Start of Stored data

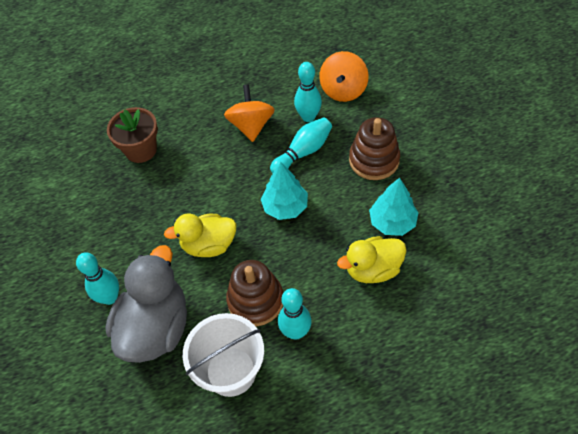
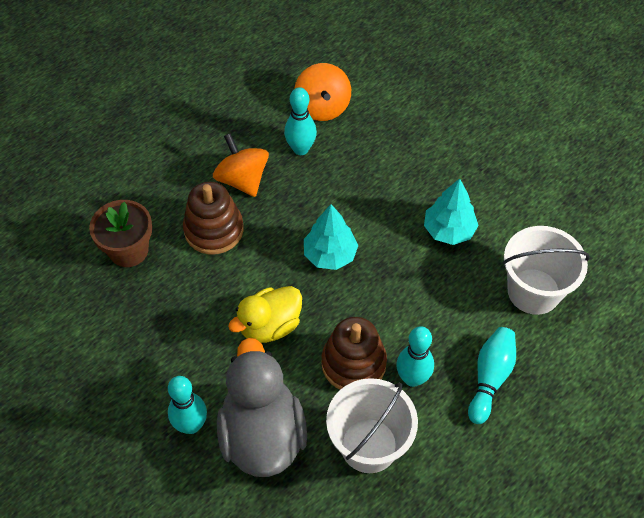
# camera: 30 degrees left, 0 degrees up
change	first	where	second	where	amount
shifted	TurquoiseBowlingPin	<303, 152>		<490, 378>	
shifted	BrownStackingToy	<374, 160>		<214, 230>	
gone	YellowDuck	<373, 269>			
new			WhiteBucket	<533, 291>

End of Stored data

## Problem details:
Exclude every picture and copy the remaining data exactly.

## Answer to this problem:
# camera: 30 degrees left, 0 degrees up
change	first	where	second	where	amount
shifted	TurquoiseBowlingPin	<303, 152>		<490, 378>	
shifted	BrownStackingToy	<374, 160>		<214, 230>	
gone	YellowDuck	<373, 269>			
new			WhiteBucket	<533, 291>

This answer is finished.